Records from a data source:
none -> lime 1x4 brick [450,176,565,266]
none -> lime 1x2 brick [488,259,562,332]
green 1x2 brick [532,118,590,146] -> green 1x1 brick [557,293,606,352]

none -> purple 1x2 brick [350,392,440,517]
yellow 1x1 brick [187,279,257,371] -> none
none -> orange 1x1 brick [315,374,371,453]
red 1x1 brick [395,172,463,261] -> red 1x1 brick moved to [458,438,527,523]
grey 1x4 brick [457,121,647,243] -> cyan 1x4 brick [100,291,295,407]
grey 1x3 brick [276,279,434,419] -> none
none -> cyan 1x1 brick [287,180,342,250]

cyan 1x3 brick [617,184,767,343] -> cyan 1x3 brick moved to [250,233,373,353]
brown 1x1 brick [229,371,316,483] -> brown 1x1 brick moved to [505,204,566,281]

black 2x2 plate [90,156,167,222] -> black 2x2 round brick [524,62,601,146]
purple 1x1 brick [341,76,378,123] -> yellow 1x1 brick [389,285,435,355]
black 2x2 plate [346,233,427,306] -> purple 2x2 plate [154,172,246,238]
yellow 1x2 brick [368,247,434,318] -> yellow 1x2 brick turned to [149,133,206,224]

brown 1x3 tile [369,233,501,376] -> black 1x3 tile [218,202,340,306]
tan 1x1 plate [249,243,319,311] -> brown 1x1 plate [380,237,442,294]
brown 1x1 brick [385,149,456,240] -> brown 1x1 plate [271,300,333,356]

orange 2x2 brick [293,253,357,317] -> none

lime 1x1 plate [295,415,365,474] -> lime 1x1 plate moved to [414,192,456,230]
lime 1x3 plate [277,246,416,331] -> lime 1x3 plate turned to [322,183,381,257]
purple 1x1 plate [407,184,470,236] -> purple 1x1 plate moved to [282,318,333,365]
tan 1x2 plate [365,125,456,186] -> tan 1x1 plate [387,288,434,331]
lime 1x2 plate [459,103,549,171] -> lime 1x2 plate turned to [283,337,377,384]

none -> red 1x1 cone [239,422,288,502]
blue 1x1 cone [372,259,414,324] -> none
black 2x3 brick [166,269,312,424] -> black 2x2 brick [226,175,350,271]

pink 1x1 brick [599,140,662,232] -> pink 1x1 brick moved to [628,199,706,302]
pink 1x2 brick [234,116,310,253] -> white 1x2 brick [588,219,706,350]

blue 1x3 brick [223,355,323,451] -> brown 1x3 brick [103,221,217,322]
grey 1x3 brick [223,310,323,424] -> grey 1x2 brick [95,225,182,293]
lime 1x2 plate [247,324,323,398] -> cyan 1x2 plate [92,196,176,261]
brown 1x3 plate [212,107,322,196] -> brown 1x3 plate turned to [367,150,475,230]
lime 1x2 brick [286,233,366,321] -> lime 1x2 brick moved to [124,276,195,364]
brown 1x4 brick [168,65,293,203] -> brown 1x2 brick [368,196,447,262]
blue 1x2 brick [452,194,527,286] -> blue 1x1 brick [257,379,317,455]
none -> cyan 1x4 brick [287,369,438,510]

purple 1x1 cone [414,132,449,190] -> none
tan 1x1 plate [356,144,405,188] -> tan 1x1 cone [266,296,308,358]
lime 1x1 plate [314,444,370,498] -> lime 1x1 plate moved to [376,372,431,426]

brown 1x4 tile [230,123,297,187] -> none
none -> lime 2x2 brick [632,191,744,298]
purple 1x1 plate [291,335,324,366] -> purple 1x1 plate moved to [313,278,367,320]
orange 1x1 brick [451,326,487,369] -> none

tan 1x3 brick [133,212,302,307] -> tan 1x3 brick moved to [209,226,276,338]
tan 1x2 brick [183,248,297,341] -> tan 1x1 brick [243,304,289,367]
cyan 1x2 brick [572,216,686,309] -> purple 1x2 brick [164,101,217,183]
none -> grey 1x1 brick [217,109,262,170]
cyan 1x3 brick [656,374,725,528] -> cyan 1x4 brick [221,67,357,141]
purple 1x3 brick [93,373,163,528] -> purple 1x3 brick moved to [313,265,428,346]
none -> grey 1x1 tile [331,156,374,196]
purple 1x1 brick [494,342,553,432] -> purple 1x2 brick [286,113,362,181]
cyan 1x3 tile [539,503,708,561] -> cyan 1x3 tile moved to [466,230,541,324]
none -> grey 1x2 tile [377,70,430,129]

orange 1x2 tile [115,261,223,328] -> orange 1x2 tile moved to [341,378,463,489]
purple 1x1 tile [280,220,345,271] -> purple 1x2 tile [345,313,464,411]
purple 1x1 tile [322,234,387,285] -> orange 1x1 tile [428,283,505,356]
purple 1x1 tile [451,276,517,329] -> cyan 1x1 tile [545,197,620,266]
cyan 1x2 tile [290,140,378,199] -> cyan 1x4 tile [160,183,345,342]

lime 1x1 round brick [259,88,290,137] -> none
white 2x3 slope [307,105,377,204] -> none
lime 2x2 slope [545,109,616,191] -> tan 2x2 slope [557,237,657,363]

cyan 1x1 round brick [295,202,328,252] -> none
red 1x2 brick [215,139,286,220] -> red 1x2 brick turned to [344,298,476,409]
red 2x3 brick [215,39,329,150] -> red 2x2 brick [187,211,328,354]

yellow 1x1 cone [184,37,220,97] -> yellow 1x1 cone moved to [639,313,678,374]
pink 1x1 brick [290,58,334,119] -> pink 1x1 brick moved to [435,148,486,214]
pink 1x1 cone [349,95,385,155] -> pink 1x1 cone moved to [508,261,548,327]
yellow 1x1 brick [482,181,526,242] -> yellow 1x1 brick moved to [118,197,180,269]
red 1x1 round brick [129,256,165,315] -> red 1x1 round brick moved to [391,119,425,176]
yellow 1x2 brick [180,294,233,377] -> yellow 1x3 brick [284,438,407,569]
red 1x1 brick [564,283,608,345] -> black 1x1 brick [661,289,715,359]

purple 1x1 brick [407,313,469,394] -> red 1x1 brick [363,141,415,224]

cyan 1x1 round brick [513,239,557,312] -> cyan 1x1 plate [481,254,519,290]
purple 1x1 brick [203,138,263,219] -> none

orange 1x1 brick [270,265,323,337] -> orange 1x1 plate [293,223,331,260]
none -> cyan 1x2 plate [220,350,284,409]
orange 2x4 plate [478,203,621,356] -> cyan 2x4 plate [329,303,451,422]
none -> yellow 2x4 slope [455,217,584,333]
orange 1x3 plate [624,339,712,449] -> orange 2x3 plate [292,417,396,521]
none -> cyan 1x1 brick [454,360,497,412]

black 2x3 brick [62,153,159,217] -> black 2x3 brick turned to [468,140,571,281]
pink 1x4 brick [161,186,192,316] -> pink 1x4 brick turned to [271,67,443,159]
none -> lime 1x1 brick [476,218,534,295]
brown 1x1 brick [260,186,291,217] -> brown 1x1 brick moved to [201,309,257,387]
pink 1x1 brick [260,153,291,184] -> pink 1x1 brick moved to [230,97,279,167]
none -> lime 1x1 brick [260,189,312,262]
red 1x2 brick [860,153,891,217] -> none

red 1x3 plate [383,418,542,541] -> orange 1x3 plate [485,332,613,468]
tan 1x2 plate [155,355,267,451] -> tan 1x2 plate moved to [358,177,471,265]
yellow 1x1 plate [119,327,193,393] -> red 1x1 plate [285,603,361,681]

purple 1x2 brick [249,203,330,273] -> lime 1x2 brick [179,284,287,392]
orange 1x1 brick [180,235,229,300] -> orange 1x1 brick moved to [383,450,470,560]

● THE PROBLEM:
Wherever the string "yellow" appears in the records, copy the whole line.

● EXPECTED OUTPUT:
yellow 1x1 brick [187,279,257,371] -> none
purple 1x1 brick [341,76,378,123] -> yellow 1x1 brick [389,285,435,355]
yellow 1x2 brick [368,247,434,318] -> yellow 1x2 brick turned to [149,133,206,224]
yellow 1x1 cone [184,37,220,97] -> yellow 1x1 cone moved to [639,313,678,374]
yellow 1x1 brick [482,181,526,242] -> yellow 1x1 brick moved to [118,197,180,269]
yellow 1x2 brick [180,294,233,377] -> yellow 1x3 brick [284,438,407,569]
none -> yellow 2x4 slope [455,217,584,333]
yellow 1x1 plate [119,327,193,393] -> red 1x1 plate [285,603,361,681]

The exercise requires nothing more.